▸ Information given
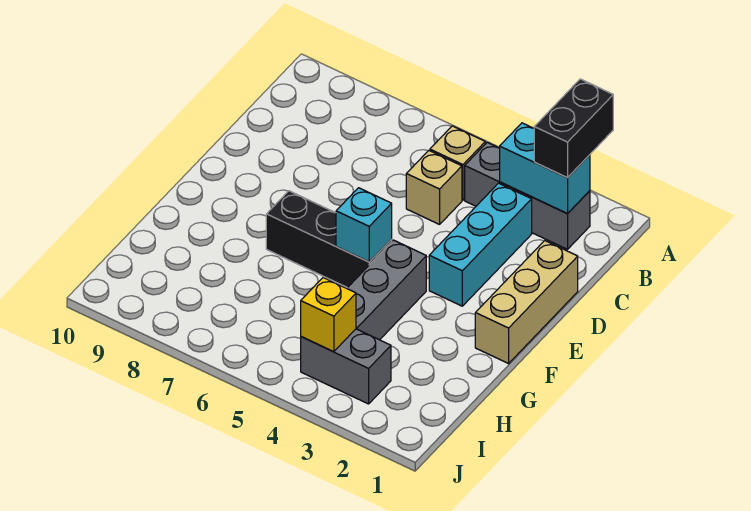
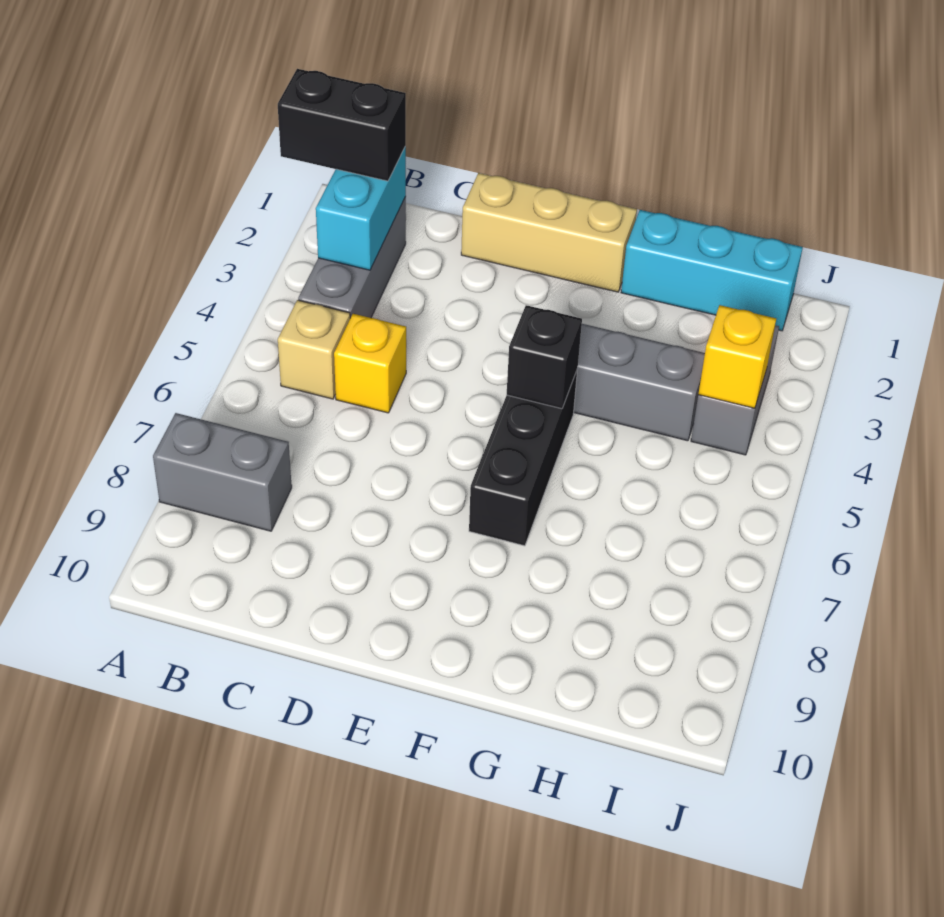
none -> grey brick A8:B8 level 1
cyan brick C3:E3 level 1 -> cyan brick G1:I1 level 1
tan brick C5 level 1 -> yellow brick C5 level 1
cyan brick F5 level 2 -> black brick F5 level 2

==

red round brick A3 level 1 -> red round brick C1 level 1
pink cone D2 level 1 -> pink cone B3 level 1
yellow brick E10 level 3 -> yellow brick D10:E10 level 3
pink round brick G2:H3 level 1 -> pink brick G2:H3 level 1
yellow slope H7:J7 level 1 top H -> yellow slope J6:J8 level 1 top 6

▸ Instructions to follow
Among the lines above, repeat exactly those from the line with "cyan brick C3:E3" to the line with "cyan brick F5", counting both ends.

▸ Worked solution
cyan brick C3:E3 level 1 -> cyan brick G1:I1 level 1
tan brick C5 level 1 -> yellow brick C5 level 1
cyan brick F5 level 2 -> black brick F5 level 2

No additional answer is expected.